→ EXERCISE REQUIREMENTS
Go through the data and copy each line where the word "down" shows up.

Items from a dataset
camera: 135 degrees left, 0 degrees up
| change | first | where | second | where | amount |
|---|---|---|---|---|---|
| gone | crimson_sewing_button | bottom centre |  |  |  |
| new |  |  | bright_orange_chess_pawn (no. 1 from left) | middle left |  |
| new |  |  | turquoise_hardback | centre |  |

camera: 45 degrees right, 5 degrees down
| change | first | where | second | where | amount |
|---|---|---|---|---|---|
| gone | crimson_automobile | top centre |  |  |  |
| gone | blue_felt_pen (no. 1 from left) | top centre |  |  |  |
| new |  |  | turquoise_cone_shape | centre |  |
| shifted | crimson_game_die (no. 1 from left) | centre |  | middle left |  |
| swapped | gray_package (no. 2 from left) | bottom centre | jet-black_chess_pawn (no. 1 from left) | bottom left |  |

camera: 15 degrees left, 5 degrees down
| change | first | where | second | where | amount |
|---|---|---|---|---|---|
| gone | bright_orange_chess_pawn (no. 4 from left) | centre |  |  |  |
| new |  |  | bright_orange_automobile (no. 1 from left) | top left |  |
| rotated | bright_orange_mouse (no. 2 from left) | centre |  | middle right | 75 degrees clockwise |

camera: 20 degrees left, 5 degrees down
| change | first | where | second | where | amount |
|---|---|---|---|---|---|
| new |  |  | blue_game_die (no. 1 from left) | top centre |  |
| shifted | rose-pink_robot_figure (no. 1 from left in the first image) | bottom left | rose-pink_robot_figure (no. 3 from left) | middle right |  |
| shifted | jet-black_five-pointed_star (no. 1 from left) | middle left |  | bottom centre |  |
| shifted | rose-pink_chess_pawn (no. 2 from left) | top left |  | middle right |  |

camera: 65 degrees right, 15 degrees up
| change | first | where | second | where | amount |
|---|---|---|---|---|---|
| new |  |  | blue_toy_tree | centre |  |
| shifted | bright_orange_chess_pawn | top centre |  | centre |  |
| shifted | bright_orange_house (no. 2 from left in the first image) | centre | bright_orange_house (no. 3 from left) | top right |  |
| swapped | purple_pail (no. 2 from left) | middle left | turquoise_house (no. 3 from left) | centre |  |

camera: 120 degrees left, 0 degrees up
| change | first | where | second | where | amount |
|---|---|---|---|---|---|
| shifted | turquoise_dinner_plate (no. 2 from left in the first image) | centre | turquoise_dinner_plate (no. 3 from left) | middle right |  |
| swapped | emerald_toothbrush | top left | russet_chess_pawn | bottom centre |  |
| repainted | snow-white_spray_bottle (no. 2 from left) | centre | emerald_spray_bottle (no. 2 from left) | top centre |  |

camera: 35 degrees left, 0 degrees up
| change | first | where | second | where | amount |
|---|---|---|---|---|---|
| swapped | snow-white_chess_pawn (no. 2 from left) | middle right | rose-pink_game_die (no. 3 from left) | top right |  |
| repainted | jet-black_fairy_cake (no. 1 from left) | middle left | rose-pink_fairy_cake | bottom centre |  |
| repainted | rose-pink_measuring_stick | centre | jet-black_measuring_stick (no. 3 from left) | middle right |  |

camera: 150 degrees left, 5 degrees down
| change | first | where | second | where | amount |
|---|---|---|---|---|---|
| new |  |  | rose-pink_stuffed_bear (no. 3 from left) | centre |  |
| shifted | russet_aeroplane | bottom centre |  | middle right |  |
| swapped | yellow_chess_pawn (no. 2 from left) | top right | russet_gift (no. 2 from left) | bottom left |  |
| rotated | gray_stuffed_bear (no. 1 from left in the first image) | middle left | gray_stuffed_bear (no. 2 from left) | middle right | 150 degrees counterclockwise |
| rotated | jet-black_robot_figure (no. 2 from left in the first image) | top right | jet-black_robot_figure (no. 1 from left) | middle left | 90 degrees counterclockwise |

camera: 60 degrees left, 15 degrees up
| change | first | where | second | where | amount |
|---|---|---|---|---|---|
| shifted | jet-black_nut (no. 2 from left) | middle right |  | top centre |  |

→ PROBLEM SOLUTION
camera: 45 degrees right, 5 degrees down
camera: 15 degrees left, 5 degrees down
camera: 20 degrees left, 5 degrees down
camera: 150 degrees left, 5 degrees down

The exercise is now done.